* [Goal of the exercise]:
All records below are to be repeated exactly, with the pictures left out.

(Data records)
== == ==
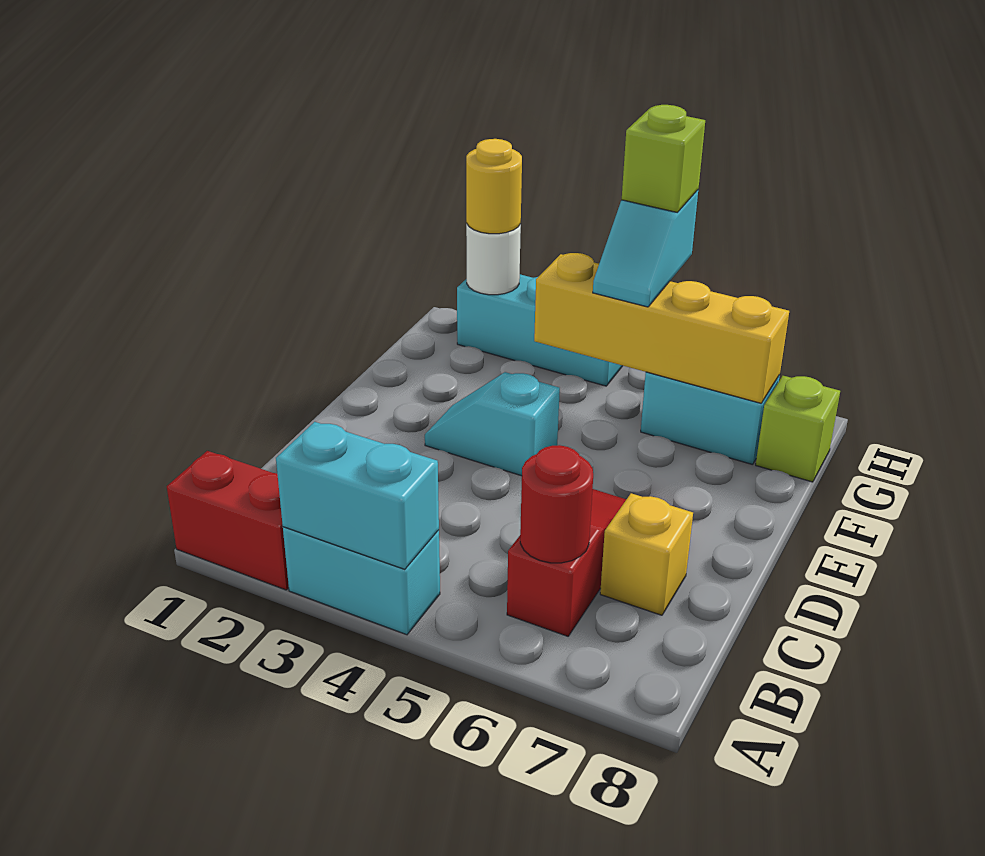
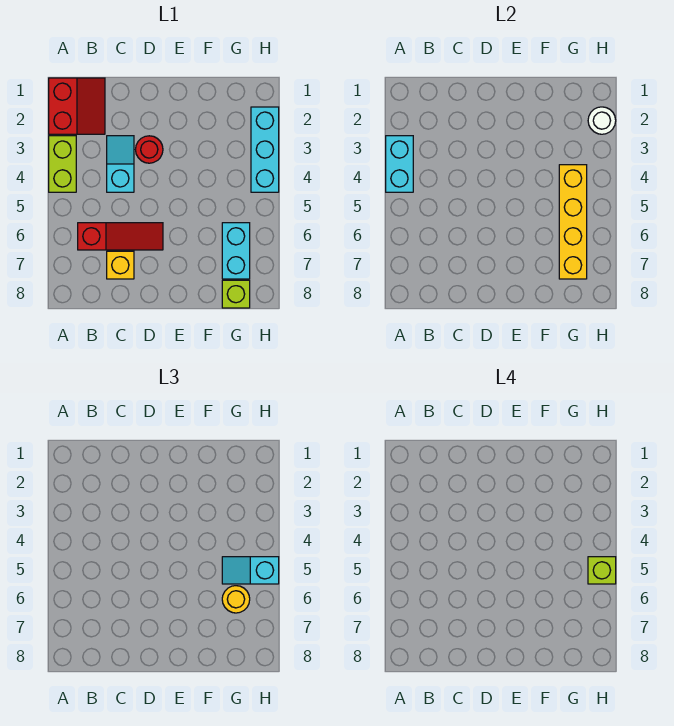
cyan brick A3:A4 level 1 -> lime brick A3:A4 level 1
red round brick B6 level 2 -> red round brick D3 level 1
cyan slope E3:E4 level 1 top 4 -> cyan slope C3:C4 level 1 top 4
yellow round brick H2 level 3 -> yellow round brick G6 level 3

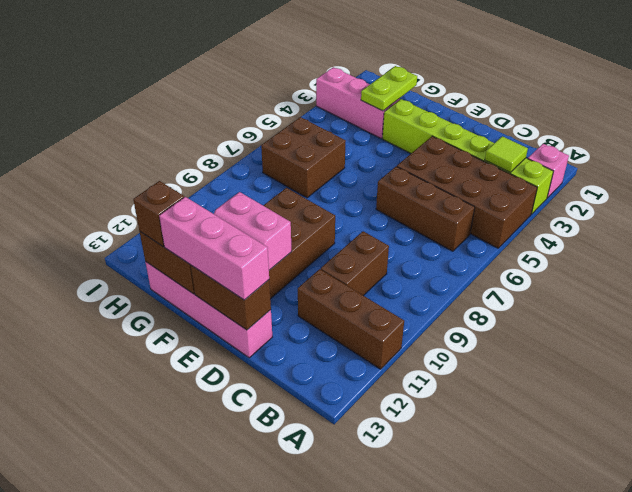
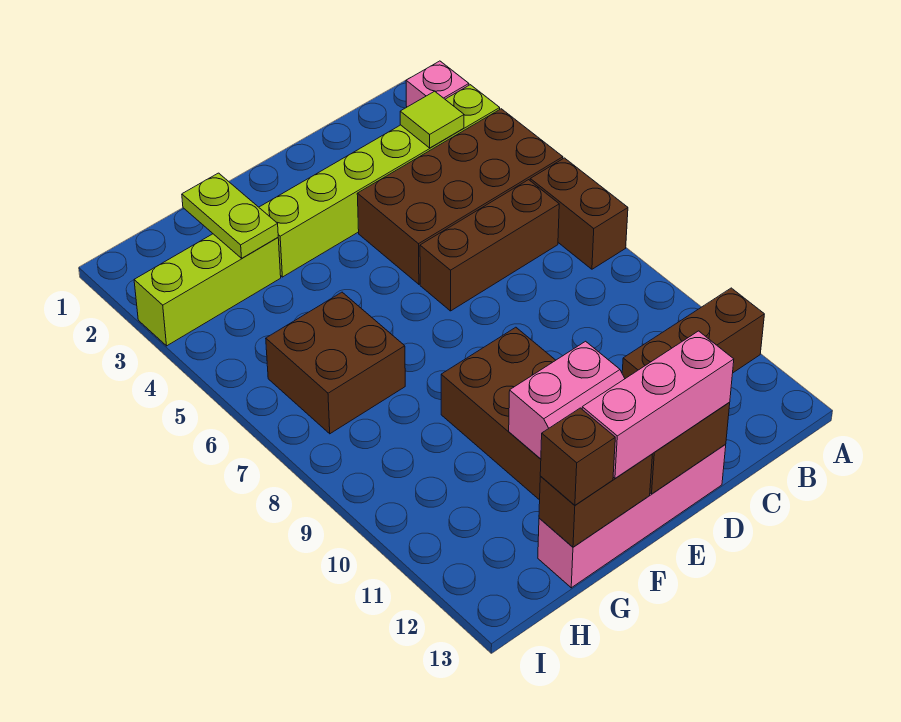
brown brick C9:C10 level 1 -> brown brick A6:A7 level 1
pink brick G3:I3 level 1 -> lime brick G3:I3 level 1

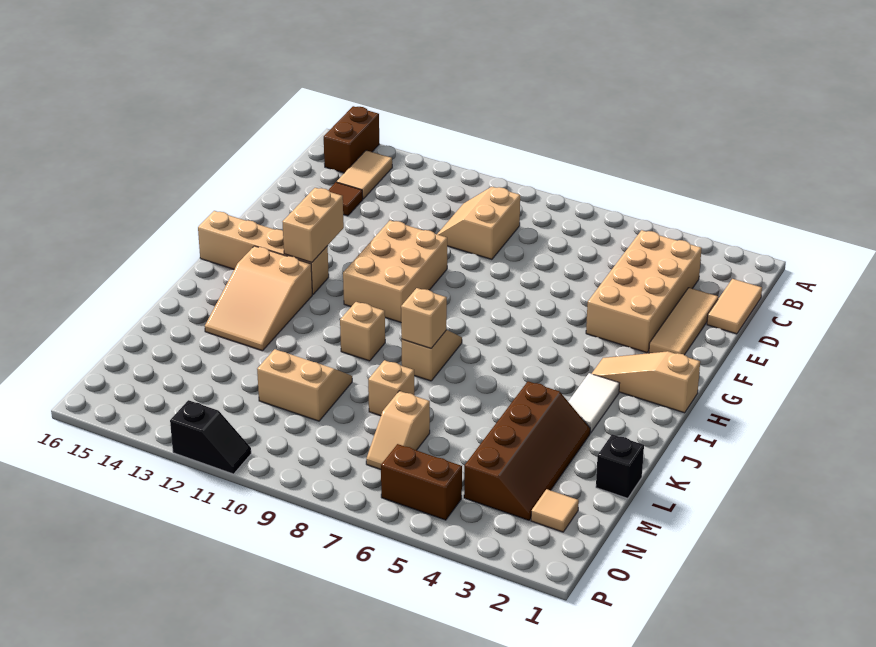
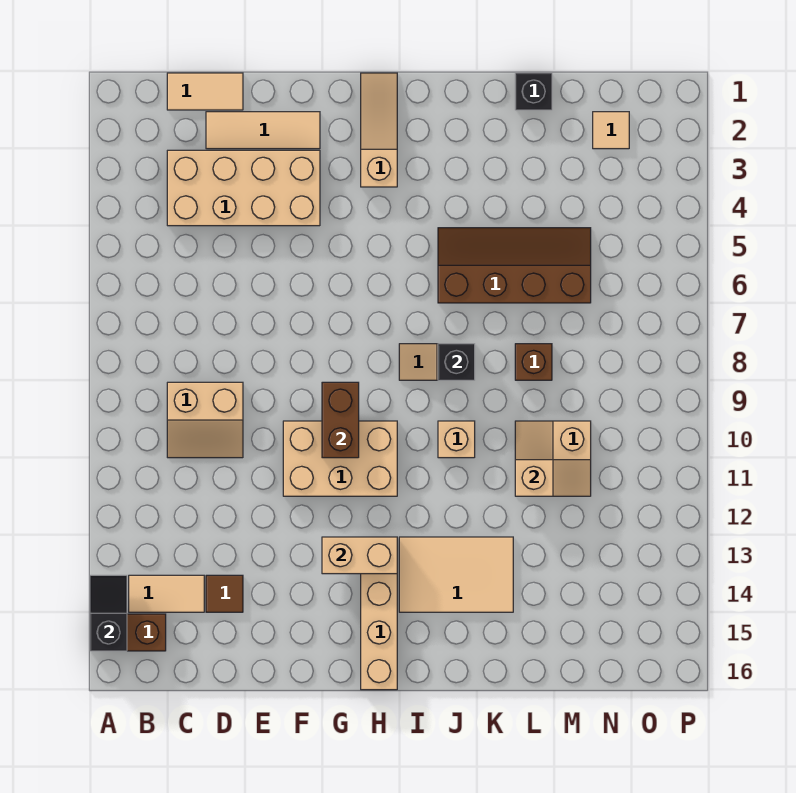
tan slope H1:H3 level 1 top 1 -> tan slope H1:H3 level 1 top 3
white tile I3:J3 level 1 -> none
tan slope I13:K14 level 1 top I -> tan tile I13:K14 level 1
tan brick J8 level 2 -> black brick J8 level 2
brown slope K3:N4 level 1 top 4 -> brown slope J5:M6 level 1 top 6
tan brick L8 level 1 -> brown brick L8 level 1
tan slope M7:N7 level 1 top M -> tan slope L11:M11 level 2 top L
brown brick O5:O6 level 1 -> brown brick G9:G10 level 2
black slope P11:P12 level 1 top 12 -> black slope A14:A15 level 2 top 15

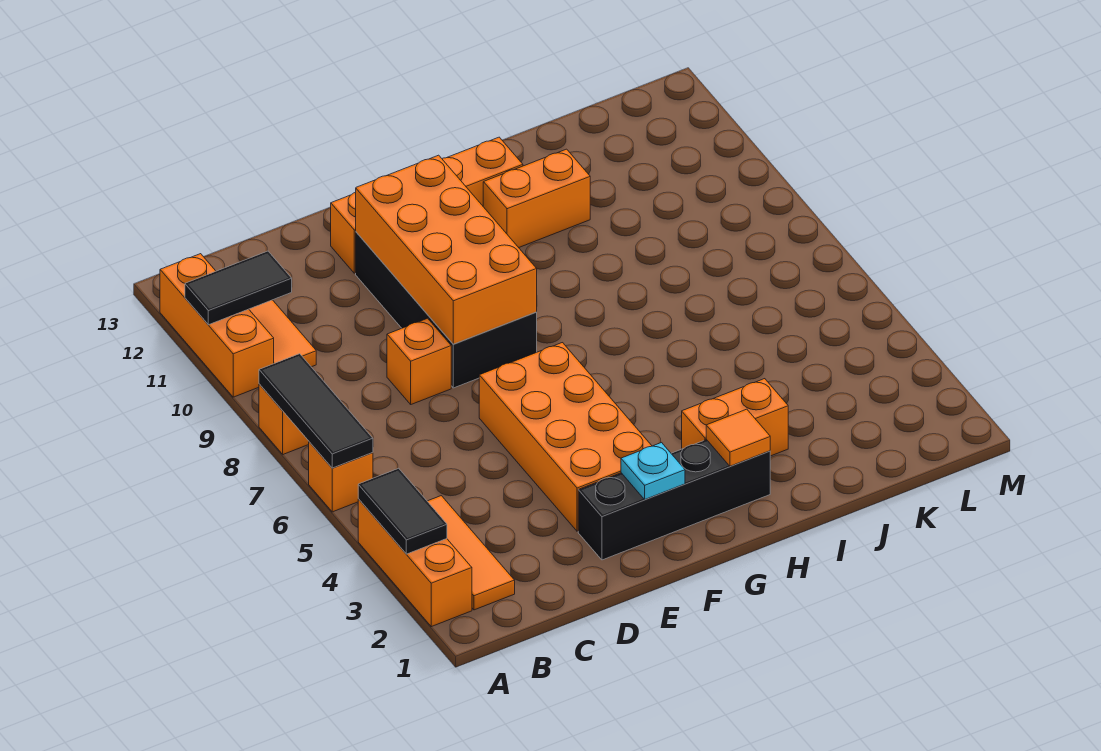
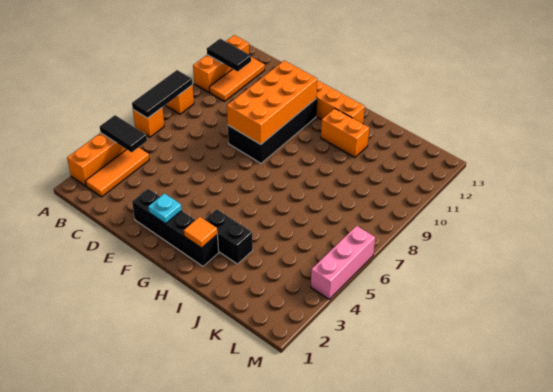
black tile A3:A4 level 2 -> black tile A4:B4 level 2
orange brick D8 level 1 -> none
orange brick E3:F6 level 1 -> none
orange brick H3:I3 level 1 -> black brick H3:I3 level 1
none -> pink brick M4:M6 level 1

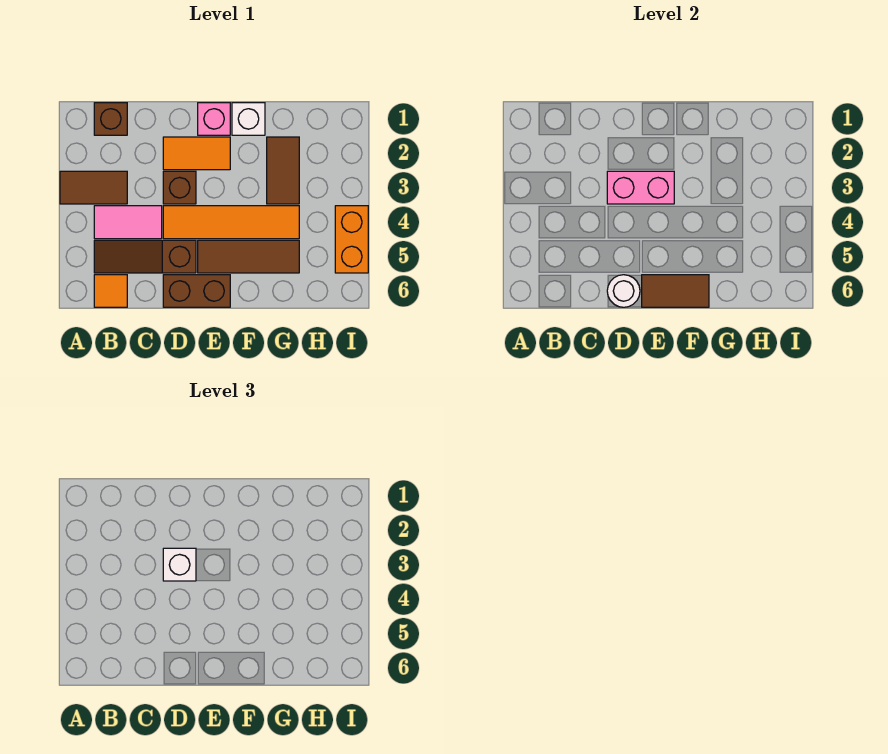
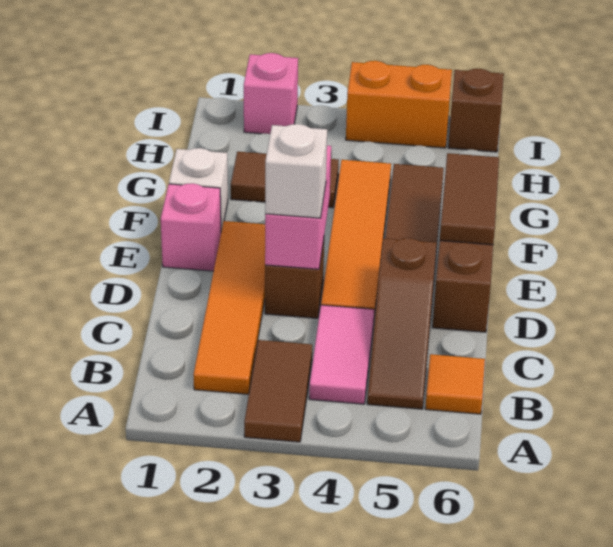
brown brick B1 level 1 -> brown brick I6 level 1
orange tile D2:E2 level 1 -> orange tile B2:E2 level 1
white round brick D6 level 2 -> none
none -> pink brick I2 level 1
== == ==
* [Exercise result]:
cyan brick A3:A4 level 1 -> lime brick A3:A4 level 1
red round brick B6 level 2 -> red round brick D3 level 1
cyan slope E3:E4 level 1 top 4 -> cyan slope C3:C4 level 1 top 4
yellow round brick H2 level 3 -> yellow round brick G6 level 3

brown brick C9:C10 level 1 -> brown brick A6:A7 level 1
pink brick G3:I3 level 1 -> lime brick G3:I3 level 1

tan slope H1:H3 level 1 top 1 -> tan slope H1:H3 level 1 top 3
white tile I3:J3 level 1 -> none
tan slope I13:K14 level 1 top I -> tan tile I13:K14 level 1
tan brick J8 level 2 -> black brick J8 level 2
brown slope K3:N4 level 1 top 4 -> brown slope J5:M6 level 1 top 6
tan brick L8 level 1 -> brown brick L8 level 1
tan slope M7:N7 level 1 top M -> tan slope L11:M11 level 2 top L
brown brick O5:O6 level 1 -> brown brick G9:G10 level 2
black slope P11:P12 level 1 top 12 -> black slope A14:A15 level 2 top 15

black tile A3:A4 level 2 -> black tile A4:B4 level 2
orange brick D8 level 1 -> none
orange brick E3:F6 level 1 -> none
orange brick H3:I3 level 1 -> black brick H3:I3 level 1
none -> pink brick M4:M6 level 1

brown brick B1 level 1 -> brown brick I6 level 1
orange tile D2:E2 level 1 -> orange tile B2:E2 level 1
white round brick D6 level 2 -> none
none -> pink brick I2 level 1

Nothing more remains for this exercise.